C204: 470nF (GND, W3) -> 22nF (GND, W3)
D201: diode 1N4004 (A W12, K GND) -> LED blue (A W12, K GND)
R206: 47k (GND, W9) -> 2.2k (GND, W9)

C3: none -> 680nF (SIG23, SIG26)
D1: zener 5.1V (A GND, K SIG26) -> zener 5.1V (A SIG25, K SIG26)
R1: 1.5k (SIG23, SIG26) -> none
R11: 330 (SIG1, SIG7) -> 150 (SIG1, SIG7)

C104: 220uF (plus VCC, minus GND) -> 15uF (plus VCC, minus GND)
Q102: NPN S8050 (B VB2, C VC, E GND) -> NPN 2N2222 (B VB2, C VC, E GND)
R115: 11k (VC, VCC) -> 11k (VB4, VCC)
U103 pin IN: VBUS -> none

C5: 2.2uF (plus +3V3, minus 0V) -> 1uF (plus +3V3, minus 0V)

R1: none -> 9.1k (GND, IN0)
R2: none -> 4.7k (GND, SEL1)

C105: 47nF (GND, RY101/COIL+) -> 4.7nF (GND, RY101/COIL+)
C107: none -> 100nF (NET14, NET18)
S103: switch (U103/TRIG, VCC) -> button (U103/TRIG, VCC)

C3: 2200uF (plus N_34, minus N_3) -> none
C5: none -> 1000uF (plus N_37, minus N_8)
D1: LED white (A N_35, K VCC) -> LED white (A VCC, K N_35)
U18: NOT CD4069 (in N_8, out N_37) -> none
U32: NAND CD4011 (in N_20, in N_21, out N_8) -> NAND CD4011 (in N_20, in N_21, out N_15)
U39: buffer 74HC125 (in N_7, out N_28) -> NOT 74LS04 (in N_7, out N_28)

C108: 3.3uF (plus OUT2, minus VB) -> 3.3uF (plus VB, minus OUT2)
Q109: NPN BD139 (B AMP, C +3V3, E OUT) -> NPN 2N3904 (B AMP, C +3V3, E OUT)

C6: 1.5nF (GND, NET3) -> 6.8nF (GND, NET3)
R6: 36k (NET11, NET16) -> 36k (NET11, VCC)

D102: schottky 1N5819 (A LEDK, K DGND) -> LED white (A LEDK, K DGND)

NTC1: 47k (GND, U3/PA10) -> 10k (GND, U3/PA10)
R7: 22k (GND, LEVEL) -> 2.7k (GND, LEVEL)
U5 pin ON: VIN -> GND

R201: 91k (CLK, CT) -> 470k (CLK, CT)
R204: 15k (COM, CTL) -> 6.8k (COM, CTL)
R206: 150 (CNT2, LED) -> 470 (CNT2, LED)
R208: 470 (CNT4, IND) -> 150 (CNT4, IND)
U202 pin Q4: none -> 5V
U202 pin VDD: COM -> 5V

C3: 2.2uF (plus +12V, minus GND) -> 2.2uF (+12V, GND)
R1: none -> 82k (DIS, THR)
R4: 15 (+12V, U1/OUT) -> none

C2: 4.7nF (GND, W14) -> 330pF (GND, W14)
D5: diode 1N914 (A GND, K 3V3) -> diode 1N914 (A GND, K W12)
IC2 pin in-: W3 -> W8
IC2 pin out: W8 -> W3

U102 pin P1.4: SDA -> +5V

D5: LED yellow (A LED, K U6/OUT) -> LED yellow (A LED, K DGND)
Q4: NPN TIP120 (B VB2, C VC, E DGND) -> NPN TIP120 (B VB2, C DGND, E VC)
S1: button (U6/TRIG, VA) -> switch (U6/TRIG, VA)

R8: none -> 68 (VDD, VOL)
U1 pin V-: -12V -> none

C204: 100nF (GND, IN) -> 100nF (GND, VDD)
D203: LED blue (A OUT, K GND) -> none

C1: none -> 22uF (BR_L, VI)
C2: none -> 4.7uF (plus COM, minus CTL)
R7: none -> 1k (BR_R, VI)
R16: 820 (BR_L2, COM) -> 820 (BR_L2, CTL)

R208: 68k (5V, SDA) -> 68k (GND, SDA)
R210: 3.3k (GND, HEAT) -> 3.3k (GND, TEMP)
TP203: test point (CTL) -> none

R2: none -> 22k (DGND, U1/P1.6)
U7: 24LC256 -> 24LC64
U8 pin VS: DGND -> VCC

WHAT IS EXPECTED:
Retype the records above, but only those lines that fall between the line containing "R115: 11k (VC, VCC) -> 11k (VB4, VCC)" and the line containing "C2: none -> 4.7uF (plus COM, minus CTL)", with both of those lines included, exactly as written.

WRITTEN ANSWER:
R115: 11k (VC, VCC) -> 11k (VB4, VCC)
U103 pin IN: VBUS -> none

C5: 2.2uF (plus +3V3, minus 0V) -> 1uF (plus +3V3, minus 0V)

R1: none -> 9.1k (GND, IN0)
R2: none -> 4.7k (GND, SEL1)

C105: 47nF (GND, RY101/COIL+) -> 4.7nF (GND, RY101/COIL+)
C107: none -> 100nF (NET14, NET18)
S103: switch (U103/TRIG, VCC) -> button (U103/TRIG, VCC)

C3: 2200uF (plus N_34, minus N_3) -> none
C5: none -> 1000uF (plus N_37, minus N_8)
D1: LED white (A N_35, K VCC) -> LED white (A VCC, K N_35)
U18: NOT CD4069 (in N_8, out N_37) -> none
U32: NAND CD4011 (in N_20, in N_21, out N_8) -> NAND CD4011 (in N_20, in N_21, out N_15)
U39: buffer 74HC125 (in N_7, out N_28) -> NOT 74LS04 (in N_7, out N_28)

C108: 3.3uF (plus OUT2, minus VB) -> 3.3uF (plus VB, minus OUT2)
Q109: NPN BD139 (B AMP, C +3V3, E OUT) -> NPN 2N3904 (B AMP, C +3V3, E OUT)

C6: 1.5nF (GND, NET3) -> 6.8nF (GND, NET3)
R6: 36k (NET11, NET16) -> 36k (NET11, VCC)

D102: schottky 1N5819 (A LEDK, K DGND) -> LED white (A LEDK, K DGND)

NTC1: 47k (GND, U3/PA10) -> 10k (GND, U3/PA10)
R7: 22k (GND, LEVEL) -> 2.7k (GND, LEVEL)
U5 pin ON: VIN -> GND

R201: 91k (CLK, CT) -> 470k (CLK, CT)
R204: 15k (COM, CTL) -> 6.8k (COM, CTL)
R206: 150 (CNT2, LED) -> 470 (CNT2, LED)
R208: 470 (CNT4, IND) -> 150 (CNT4, IND)
U202 pin Q4: none -> 5V
U202 pin VDD: COM -> 5V

C3: 2.2uF (plus +12V, minus GND) -> 2.2uF (+12V, GND)
R1: none -> 82k (DIS, THR)
R4: 15 (+12V, U1/OUT) -> none

C2: 4.7nF (GND, W14) -> 330pF (GND, W14)
D5: diode 1N914 (A GND, K 3V3) -> diode 1N914 (A GND, K W12)
IC2 pin in-: W3 -> W8
IC2 pin out: W8 -> W3

U102 pin P1.4: SDA -> +5V

D5: LED yellow (A LED, K U6/OUT) -> LED yellow (A LED, K DGND)
Q4: NPN TIP120 (B VB2, C VC, E DGND) -> NPN TIP120 (B VB2, C DGND, E VC)
S1: button (U6/TRIG, VA) -> switch (U6/TRIG, VA)

R8: none -> 68 (VDD, VOL)
U1 pin V-: -12V -> none

C204: 100nF (GND, IN) -> 100nF (GND, VDD)
D203: LED blue (A OUT, K GND) -> none

C1: none -> 22uF (BR_L, VI)
C2: none -> 4.7uF (plus COM, minus CTL)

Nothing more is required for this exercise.